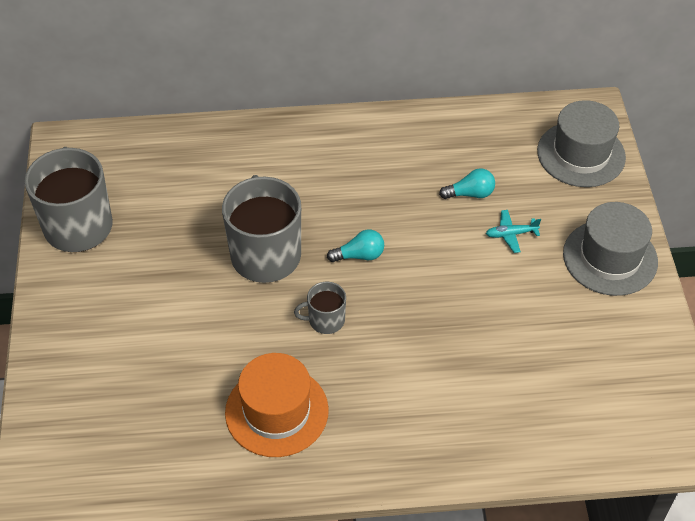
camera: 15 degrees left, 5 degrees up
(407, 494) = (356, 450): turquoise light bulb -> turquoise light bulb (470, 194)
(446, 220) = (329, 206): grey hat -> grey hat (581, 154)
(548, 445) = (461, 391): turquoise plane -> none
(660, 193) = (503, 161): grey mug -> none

| Task prompt |
Could you restate, word for word, every line from the one containing "(407, 494) = (356, 450): turquoise" through the last line of the records above, and nothing more?

| Answer section |
(407, 494) = (356, 450): turquoise light bulb -> turquoise light bulb (470, 194)
(446, 220) = (329, 206): grey hat -> grey hat (581, 154)
(548, 445) = (461, 391): turquoise plane -> none
(660, 193) = (503, 161): grey mug -> none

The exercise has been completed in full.